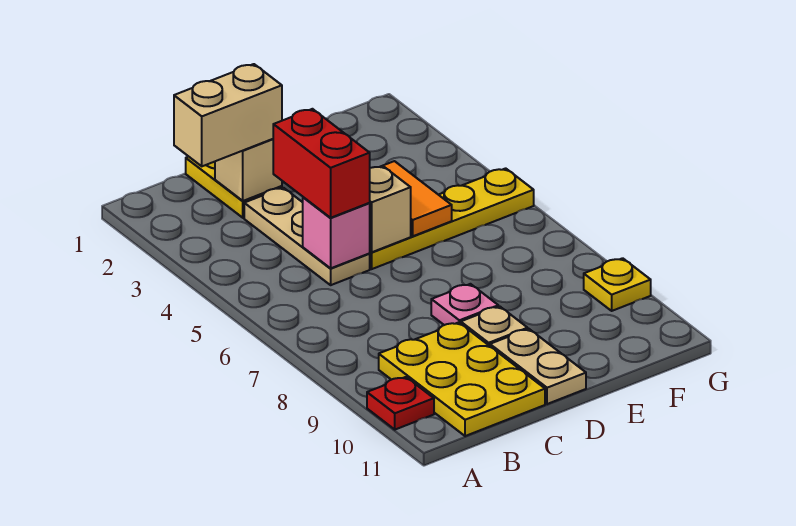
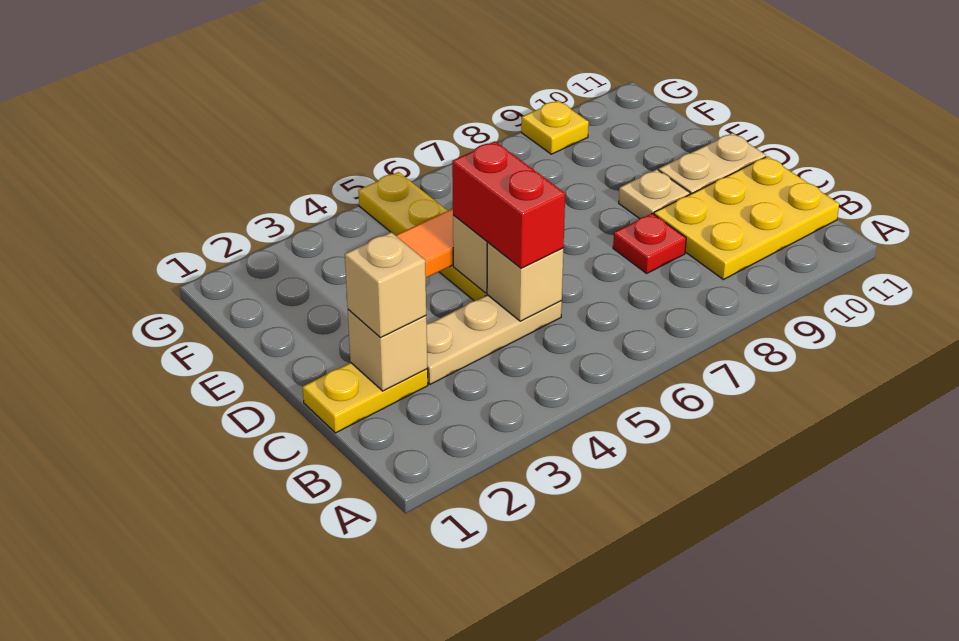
red plate A10 level 1 -> red plate C8 level 1
tan brick B2:C2 level 3 -> tan brick C2 level 3
red brick C4:C5 level 3 -> red brick C5:D5 level 3
pink brick C5 level 2 -> tan brick C5 level 2
pink plate D8 level 1 -> none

========================================

§ **ACTION ITEM**: Counting only lines that contain the word "pink", how many are there in the records above? Give the number alone.

§ **WRITTEN SOLUTION**: 2